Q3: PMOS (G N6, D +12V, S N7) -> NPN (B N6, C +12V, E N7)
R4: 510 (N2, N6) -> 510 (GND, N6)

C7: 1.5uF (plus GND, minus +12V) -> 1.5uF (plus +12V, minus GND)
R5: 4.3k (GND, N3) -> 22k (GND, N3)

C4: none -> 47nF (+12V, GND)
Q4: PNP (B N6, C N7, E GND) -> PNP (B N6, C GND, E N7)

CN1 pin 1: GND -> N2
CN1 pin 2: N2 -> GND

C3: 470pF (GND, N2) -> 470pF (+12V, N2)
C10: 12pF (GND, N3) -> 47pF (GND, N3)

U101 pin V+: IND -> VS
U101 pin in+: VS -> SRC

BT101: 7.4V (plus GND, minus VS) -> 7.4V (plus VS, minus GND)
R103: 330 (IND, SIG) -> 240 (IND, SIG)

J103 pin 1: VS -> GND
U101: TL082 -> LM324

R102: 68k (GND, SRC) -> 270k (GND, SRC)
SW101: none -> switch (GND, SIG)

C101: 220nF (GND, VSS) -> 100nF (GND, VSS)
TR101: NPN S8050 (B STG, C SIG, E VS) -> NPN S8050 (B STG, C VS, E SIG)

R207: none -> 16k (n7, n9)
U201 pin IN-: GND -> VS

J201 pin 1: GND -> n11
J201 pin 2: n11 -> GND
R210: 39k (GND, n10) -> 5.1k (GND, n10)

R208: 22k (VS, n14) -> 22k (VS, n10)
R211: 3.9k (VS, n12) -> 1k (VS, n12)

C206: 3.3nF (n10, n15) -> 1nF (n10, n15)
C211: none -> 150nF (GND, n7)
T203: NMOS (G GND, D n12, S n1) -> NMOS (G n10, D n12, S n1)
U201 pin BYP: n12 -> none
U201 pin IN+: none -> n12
------
◆ WHAT YOU ARE ASKED TO DO: Once a line of the records is found to contain "plus", copy it out.

◆ RESULT:
C7: 1.5uF (plus GND, minus +12V) -> 1.5uF (plus +12V, minus GND)
BT101: 7.4V (plus GND, minus VS) -> 7.4V (plus VS, minus GND)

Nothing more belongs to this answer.